ABOUT THIS TASK: Within the material below, how many lines carry the word "headphones"? Answer with a single number.

EXERCISE DATA:
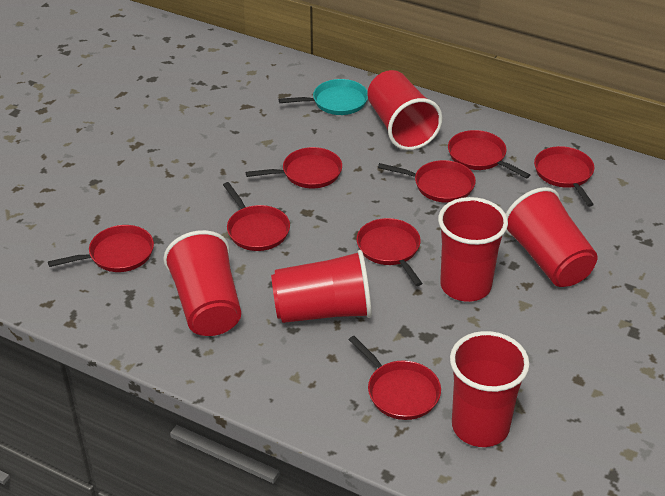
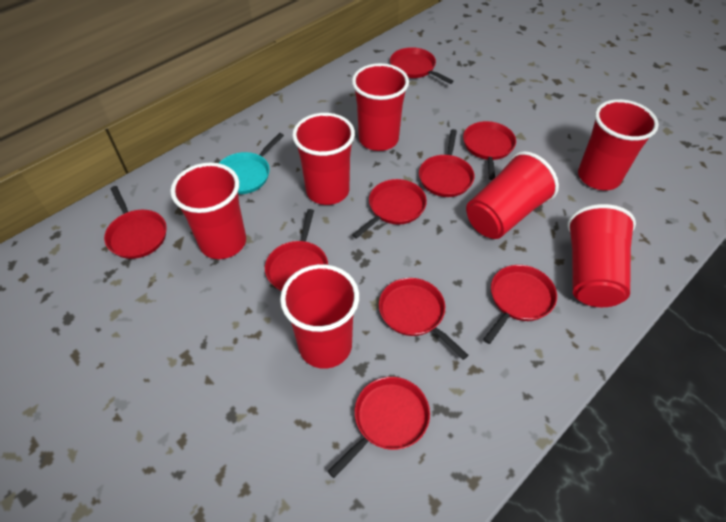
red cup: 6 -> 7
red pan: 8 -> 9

==

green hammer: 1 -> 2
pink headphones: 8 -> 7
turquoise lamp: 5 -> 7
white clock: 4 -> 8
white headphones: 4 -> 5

OUTPUT: 2